Take from the data every line in which the word "battery" is found.

-- Data to examine follows --

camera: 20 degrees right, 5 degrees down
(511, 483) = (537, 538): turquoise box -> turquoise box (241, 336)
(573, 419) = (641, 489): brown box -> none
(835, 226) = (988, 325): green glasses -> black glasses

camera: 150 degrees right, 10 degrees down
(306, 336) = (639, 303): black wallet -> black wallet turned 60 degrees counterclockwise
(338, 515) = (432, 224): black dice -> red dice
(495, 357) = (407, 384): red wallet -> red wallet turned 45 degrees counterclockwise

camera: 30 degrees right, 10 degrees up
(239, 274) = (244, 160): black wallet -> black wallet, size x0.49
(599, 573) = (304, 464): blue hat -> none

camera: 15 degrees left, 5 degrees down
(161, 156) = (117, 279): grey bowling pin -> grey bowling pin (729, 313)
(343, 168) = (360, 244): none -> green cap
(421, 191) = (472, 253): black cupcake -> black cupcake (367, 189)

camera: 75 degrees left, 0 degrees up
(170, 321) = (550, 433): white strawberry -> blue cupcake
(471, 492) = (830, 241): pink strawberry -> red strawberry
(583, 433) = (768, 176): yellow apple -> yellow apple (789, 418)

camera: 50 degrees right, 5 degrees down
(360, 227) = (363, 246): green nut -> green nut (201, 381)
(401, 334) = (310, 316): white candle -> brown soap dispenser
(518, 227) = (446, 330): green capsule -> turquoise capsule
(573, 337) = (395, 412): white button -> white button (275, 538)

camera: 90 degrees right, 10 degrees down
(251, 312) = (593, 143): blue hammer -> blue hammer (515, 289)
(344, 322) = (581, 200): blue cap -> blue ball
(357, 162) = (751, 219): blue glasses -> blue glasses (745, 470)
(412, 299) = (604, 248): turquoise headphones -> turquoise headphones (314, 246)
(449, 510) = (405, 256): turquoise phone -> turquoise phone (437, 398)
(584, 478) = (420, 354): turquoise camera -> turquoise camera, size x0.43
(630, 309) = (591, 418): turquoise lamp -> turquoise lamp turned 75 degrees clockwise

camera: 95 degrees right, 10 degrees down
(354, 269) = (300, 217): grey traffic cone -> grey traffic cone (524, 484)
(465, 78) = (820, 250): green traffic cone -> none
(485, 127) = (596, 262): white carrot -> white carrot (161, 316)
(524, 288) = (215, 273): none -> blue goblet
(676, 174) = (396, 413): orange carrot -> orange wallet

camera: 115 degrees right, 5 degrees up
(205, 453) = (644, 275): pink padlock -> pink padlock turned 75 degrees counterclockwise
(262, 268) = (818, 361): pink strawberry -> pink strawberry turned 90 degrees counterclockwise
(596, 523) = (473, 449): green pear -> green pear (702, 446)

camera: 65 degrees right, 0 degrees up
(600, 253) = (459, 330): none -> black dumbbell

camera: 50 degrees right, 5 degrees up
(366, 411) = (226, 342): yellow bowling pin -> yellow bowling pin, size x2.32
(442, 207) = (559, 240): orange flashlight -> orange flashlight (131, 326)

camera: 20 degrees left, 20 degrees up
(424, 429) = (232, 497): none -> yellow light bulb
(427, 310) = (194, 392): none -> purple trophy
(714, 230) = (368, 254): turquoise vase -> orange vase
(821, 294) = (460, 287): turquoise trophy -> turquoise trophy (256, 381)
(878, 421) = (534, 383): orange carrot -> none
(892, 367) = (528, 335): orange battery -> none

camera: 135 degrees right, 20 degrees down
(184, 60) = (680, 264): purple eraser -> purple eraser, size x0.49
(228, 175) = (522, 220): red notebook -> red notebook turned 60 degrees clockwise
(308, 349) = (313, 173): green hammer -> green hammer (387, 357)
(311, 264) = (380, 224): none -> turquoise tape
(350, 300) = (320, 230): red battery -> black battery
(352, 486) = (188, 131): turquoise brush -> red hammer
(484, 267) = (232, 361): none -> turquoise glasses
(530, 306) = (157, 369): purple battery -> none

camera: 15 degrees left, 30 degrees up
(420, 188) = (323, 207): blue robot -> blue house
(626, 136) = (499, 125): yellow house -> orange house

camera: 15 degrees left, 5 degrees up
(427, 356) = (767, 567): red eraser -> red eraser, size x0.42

-- Data to examine concluded --

### Answer for this exercise
(892, 367) = (528, 335): orange battery -> none
(350, 300) = (320, 230): red battery -> black battery
(530, 306) = (157, 369): purple battery -> none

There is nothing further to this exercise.